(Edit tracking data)
· · ·
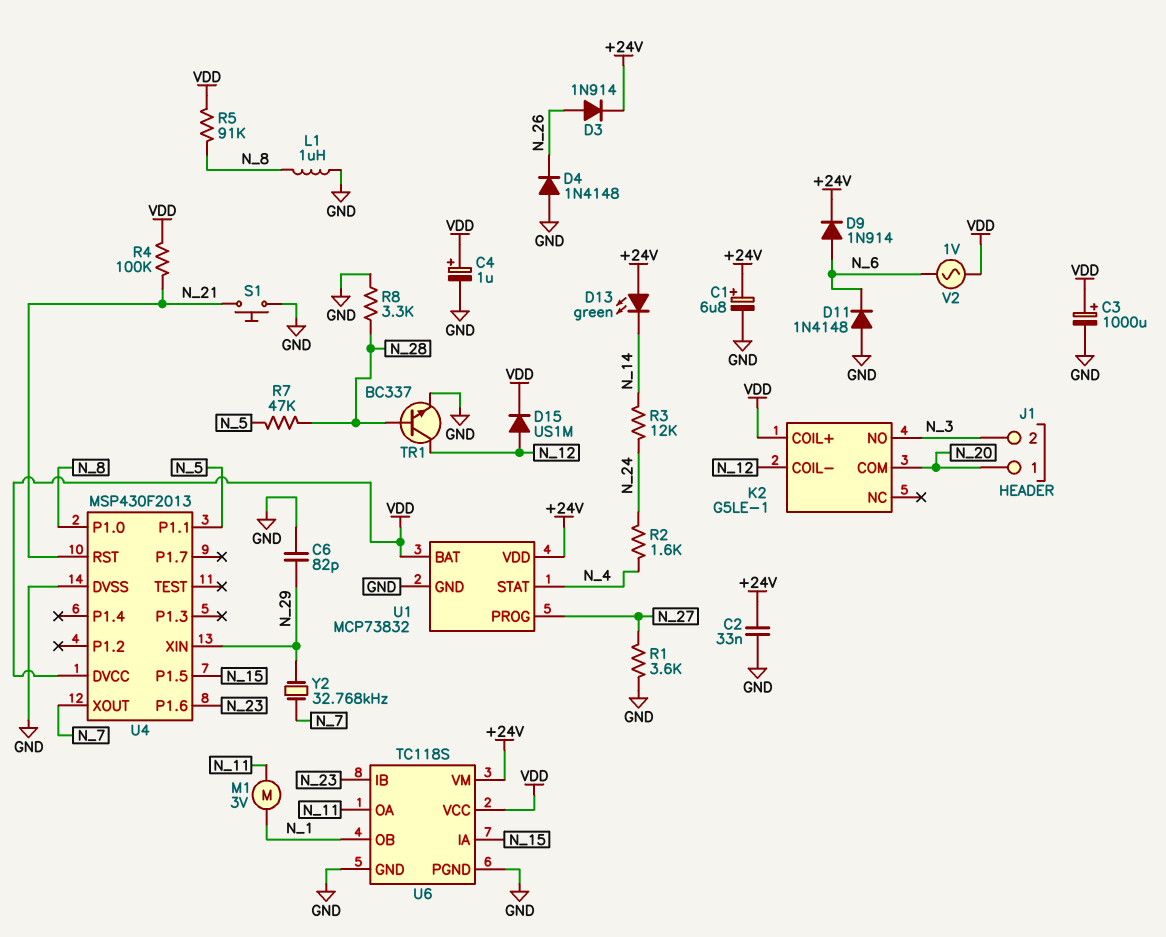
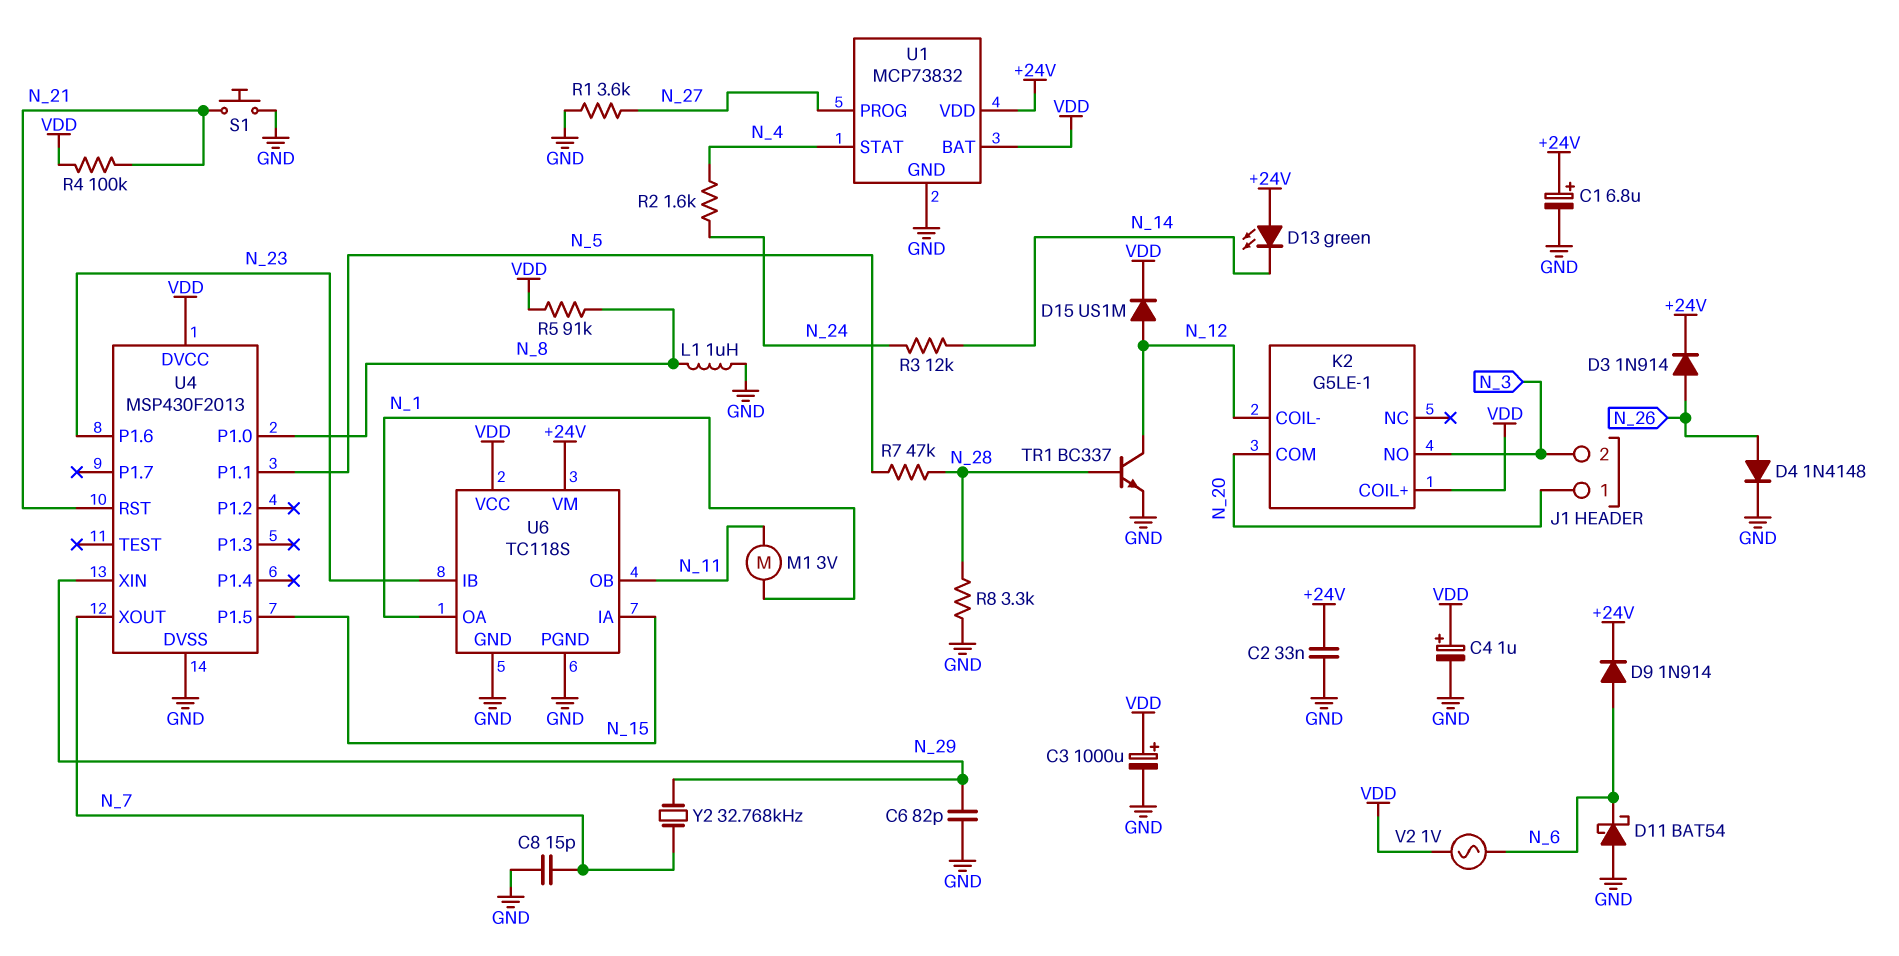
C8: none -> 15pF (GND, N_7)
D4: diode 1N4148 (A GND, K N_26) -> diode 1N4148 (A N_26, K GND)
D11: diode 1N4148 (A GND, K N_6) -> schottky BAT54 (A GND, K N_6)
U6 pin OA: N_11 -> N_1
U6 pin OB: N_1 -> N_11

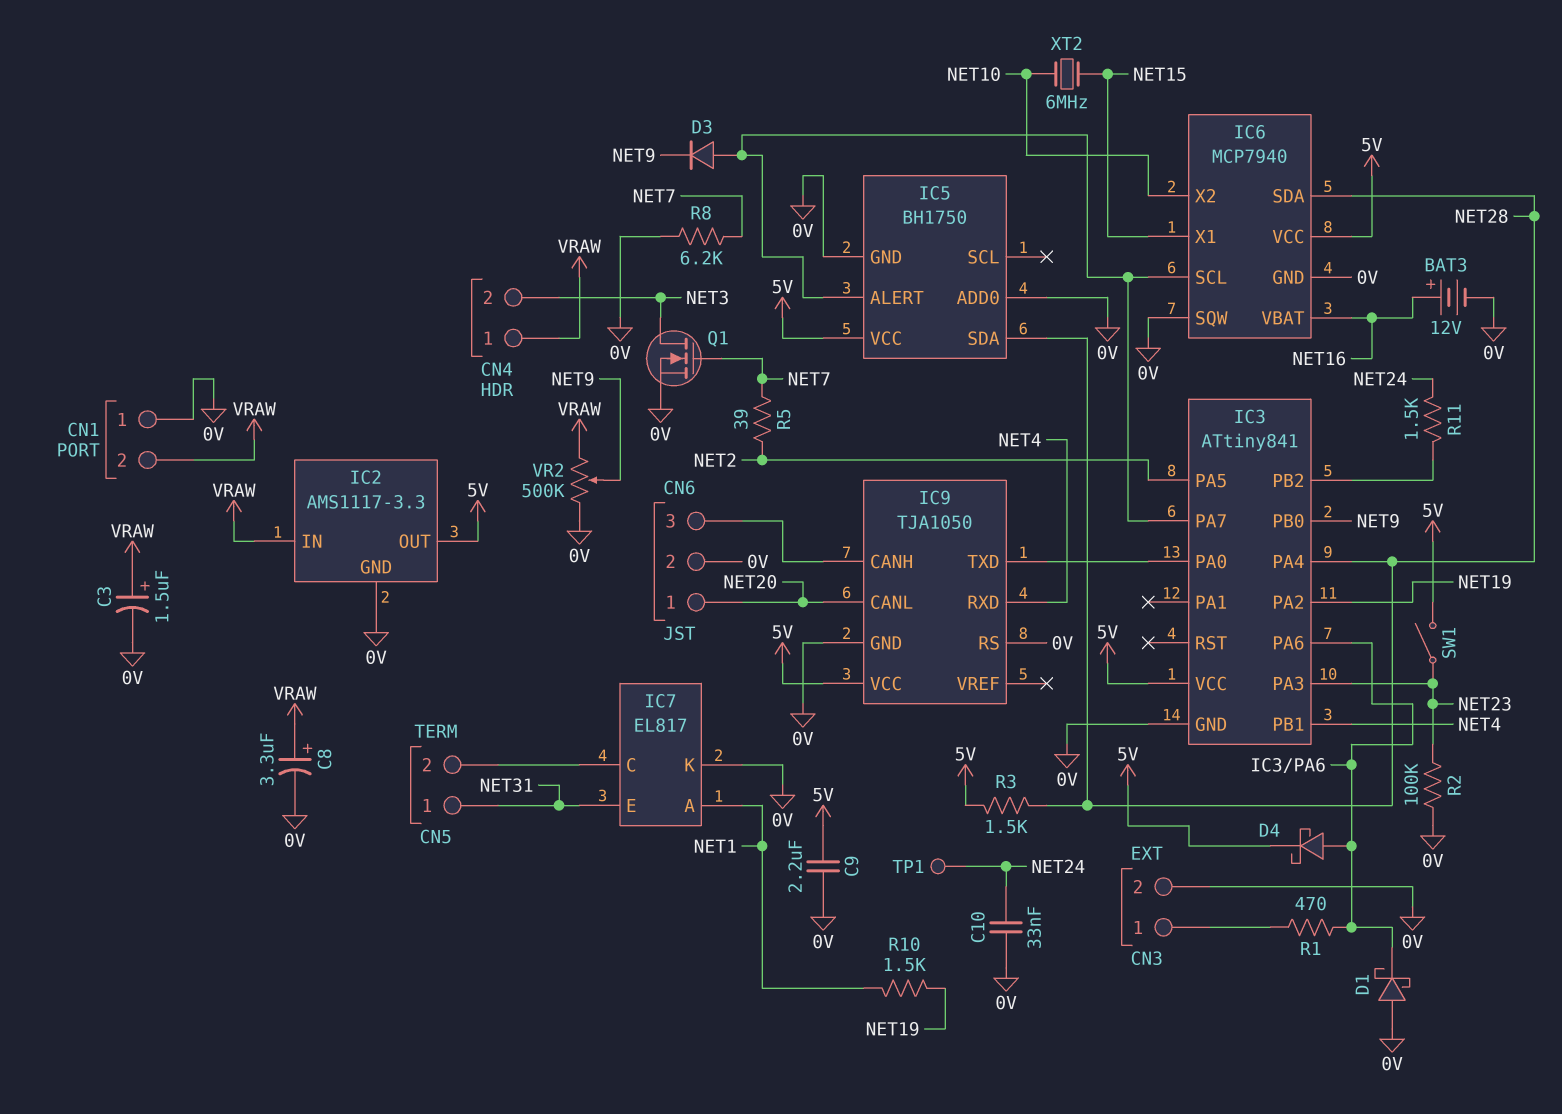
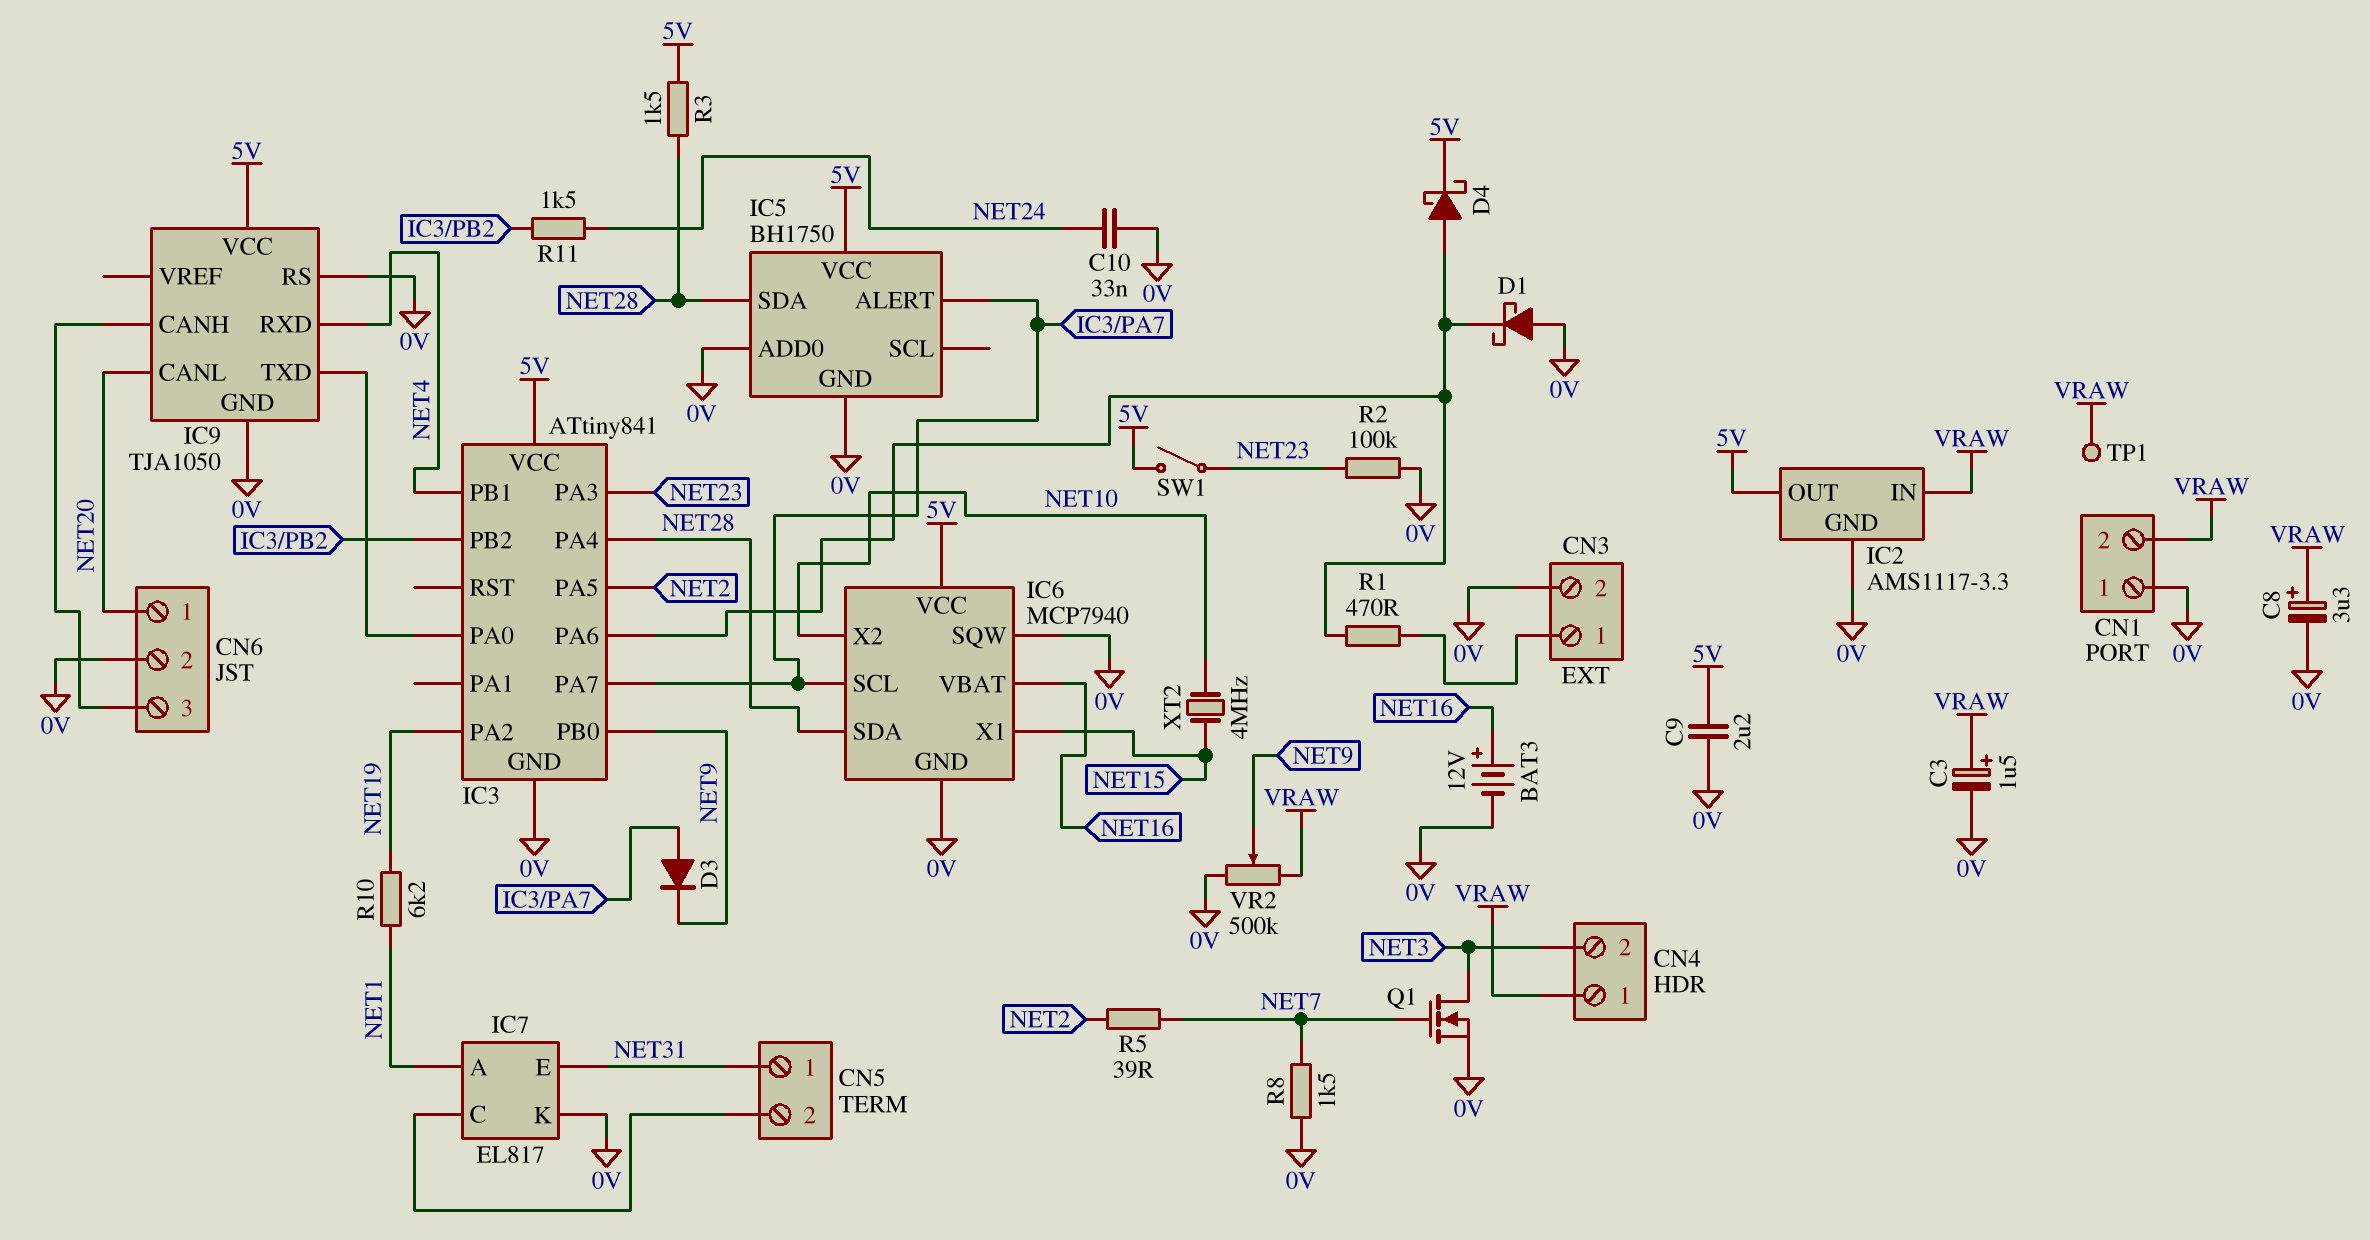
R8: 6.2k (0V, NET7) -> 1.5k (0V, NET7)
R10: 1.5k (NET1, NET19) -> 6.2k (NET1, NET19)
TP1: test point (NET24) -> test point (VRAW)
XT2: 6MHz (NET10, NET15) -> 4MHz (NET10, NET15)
· · ·
**About this task**
Leave every picture out and write out, word for word, the lines from the one that contains "U6 pin OB: N_1 -> N_11" through the last line of the records.

**Output for this exercise**
U6 pin OB: N_1 -> N_11

R8: 6.2k (0V, NET7) -> 1.5k (0V, NET7)
R10: 1.5k (NET1, NET19) -> 6.2k (NET1, NET19)
TP1: test point (NET24) -> test point (VRAW)
XT2: 6MHz (NET10, NET15) -> 4MHz (NET10, NET15)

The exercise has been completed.